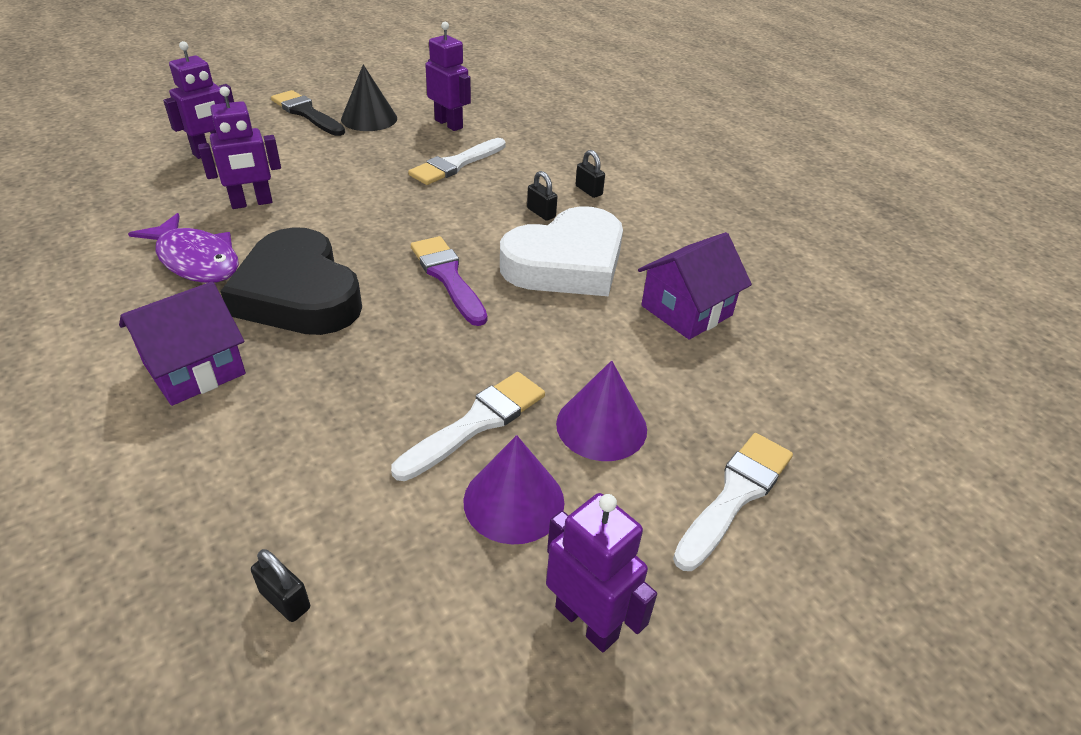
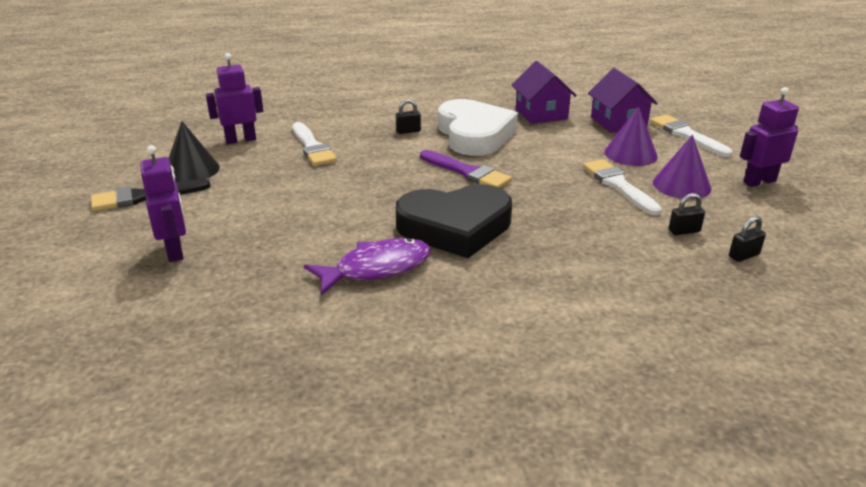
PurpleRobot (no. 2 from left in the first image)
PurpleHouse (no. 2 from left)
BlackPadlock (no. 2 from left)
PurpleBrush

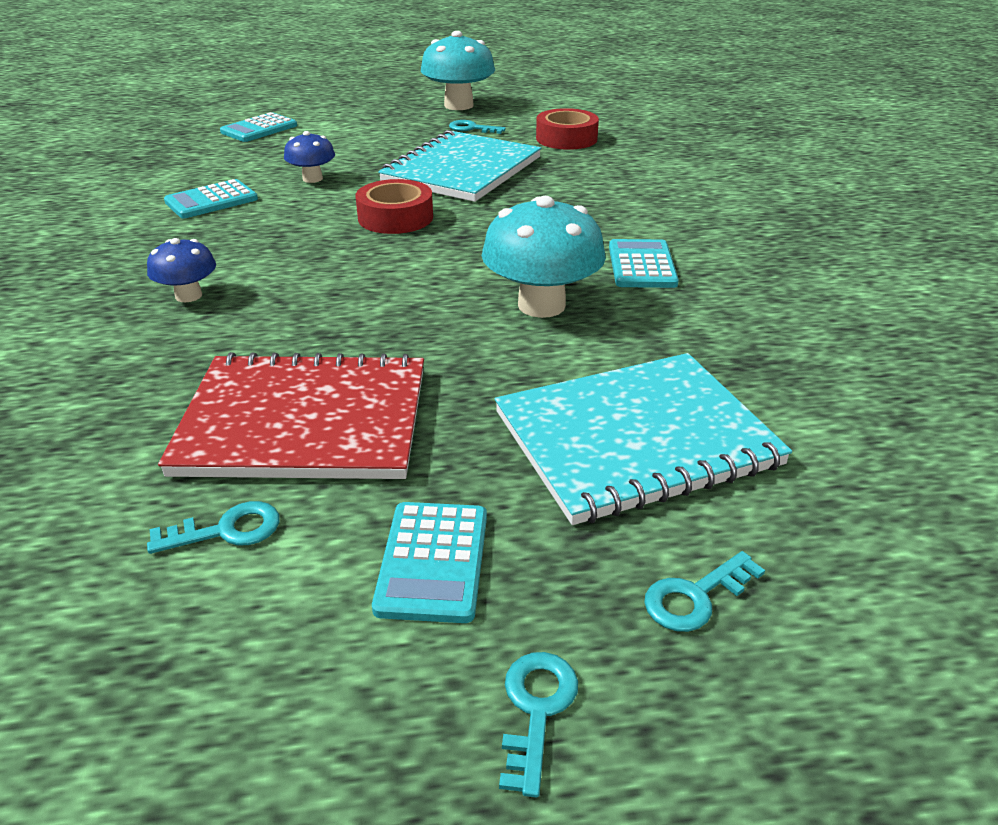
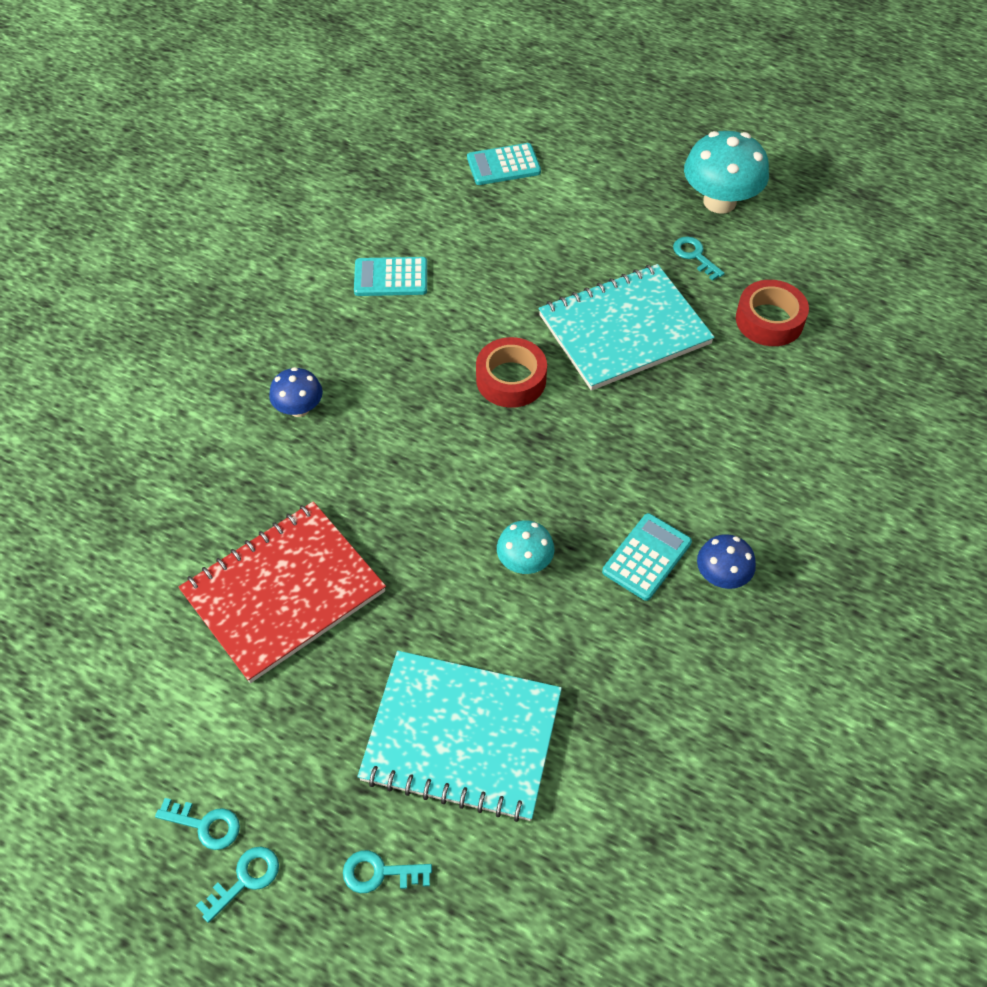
TurquoiseCalculator (no. 3 from left in the first image)
TurquoiseKey (no. 1 from left)
BlueMushroom (no. 2 from left)
RedNotebook
TurquoiseMushroom (no. 1 from left)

Work instructions
All of the material must be repeated exactly in the answer, apart from the pictures.

Answer space
PurpleRobot (no. 2 from left in the first image)
PurpleHouse (no. 2 from left)
BlackPadlock (no. 2 from left)
PurpleBrush

TurquoiseCalculator (no. 3 from left in the first image)
TurquoiseKey (no. 1 from left)
BlueMushroom (no. 2 from left)
RedNotebook
TurquoiseMushroom (no. 1 from left)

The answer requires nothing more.